- _The problem_
Print the records below exactly, with no pictures.

- _Extracted entries_
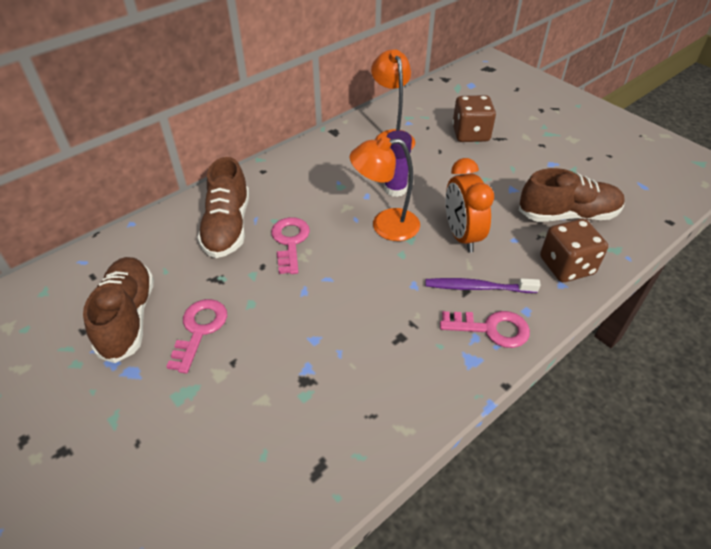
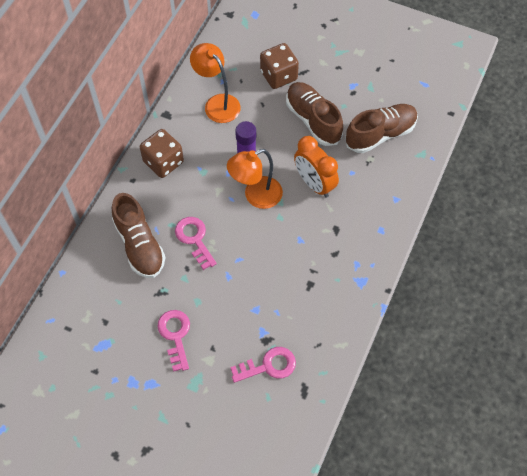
camera: 25 degrees left, 15 degrees up
(128, 317) = (119, 348): brown shoe -> brown shoe (313, 120)
(478, 287) = (343, 224): purple toothbrush -> none
(491, 329) = (364, 253): pink key -> pink key (268, 366)
(566, 266) = (394, 182): brown dice -> brown dice (163, 162)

- _Solution below_
camera: 25 degrees left, 15 degrees up
(128, 317) = (119, 348): brown shoe -> brown shoe (313, 120)
(478, 287) = (343, 224): purple toothbrush -> none
(491, 329) = (364, 253): pink key -> pink key (268, 366)
(566, 266) = (394, 182): brown dice -> brown dice (163, 162)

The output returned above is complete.